DATA SHOWN:
*-*-*
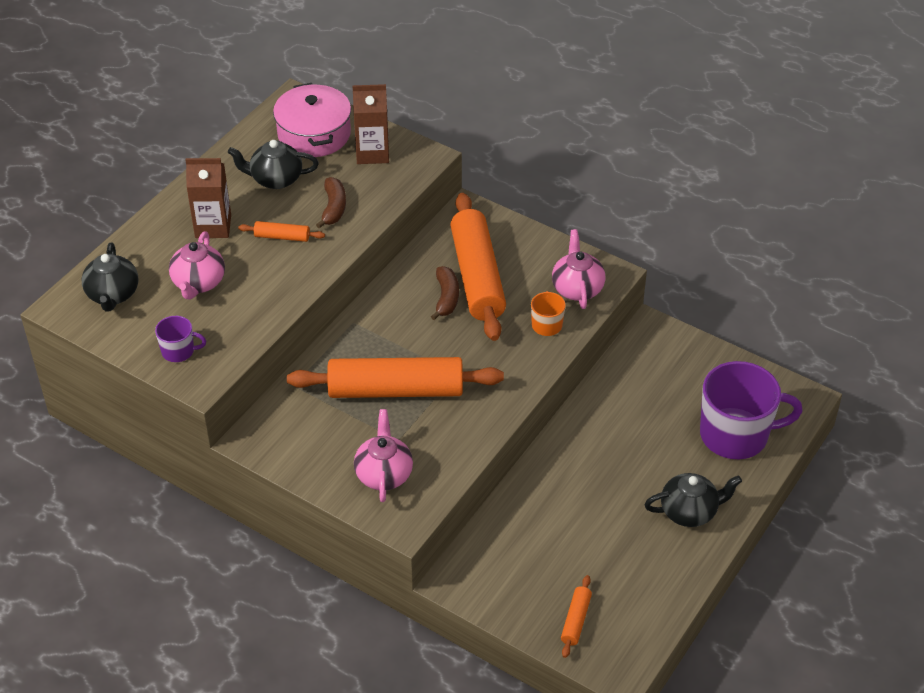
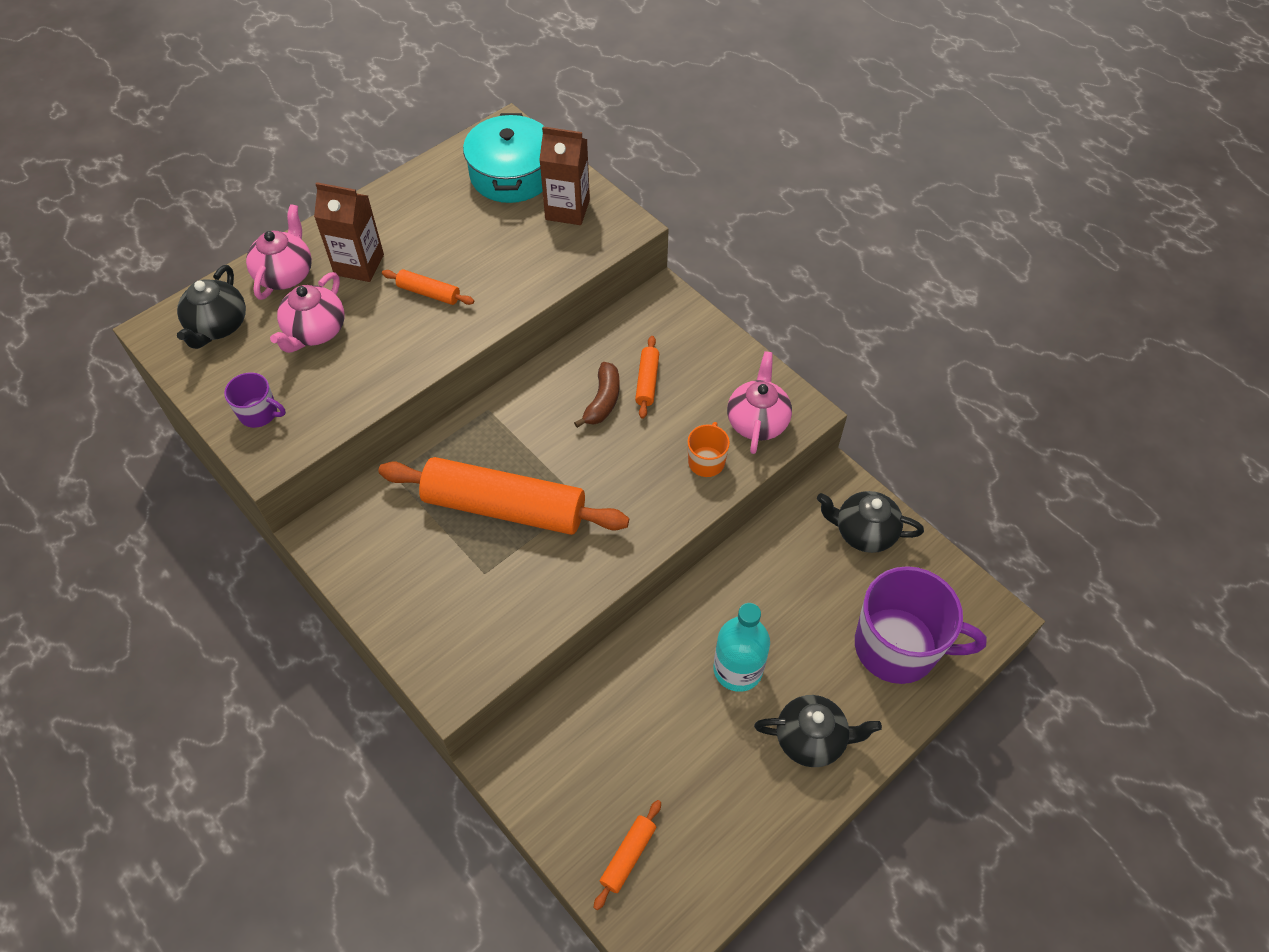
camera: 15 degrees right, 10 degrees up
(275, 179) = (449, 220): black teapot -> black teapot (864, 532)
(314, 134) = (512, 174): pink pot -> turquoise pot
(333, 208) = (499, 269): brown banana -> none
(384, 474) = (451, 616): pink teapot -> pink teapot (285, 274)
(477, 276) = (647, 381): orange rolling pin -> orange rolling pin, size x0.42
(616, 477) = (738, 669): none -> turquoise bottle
*-*-*
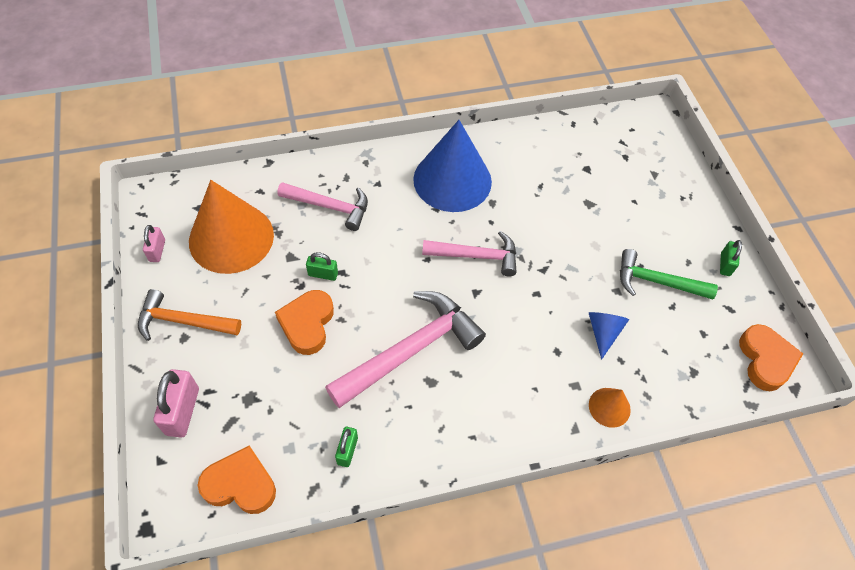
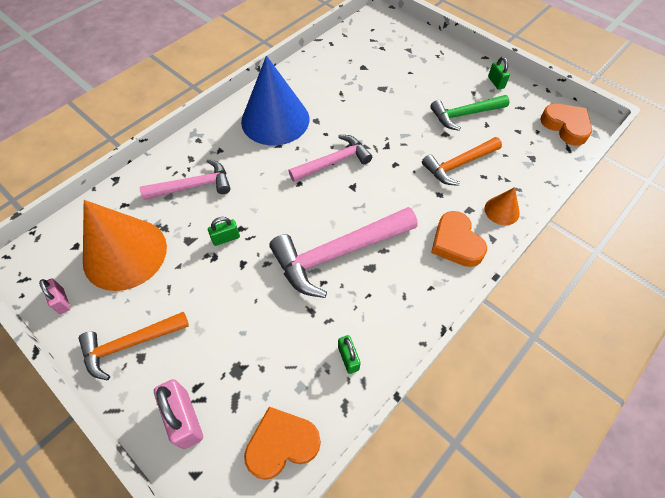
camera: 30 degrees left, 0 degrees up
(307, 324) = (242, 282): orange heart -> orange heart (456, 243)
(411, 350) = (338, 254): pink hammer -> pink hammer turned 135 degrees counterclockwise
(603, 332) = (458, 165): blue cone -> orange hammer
*-*-*
WHAT TO DO:
From the listing above, the lines starting with the one that has "(384, 474) = (451, 616): pink" and running through the one that has "(616, 477) = (738, 669): none" should be copied exactly, ends included.

ANSWER TO THE EXERCISE:
(384, 474) = (451, 616): pink teapot -> pink teapot (285, 274)
(477, 276) = (647, 381): orange rolling pin -> orange rolling pin, size x0.42
(616, 477) = (738, 669): none -> turquoise bottle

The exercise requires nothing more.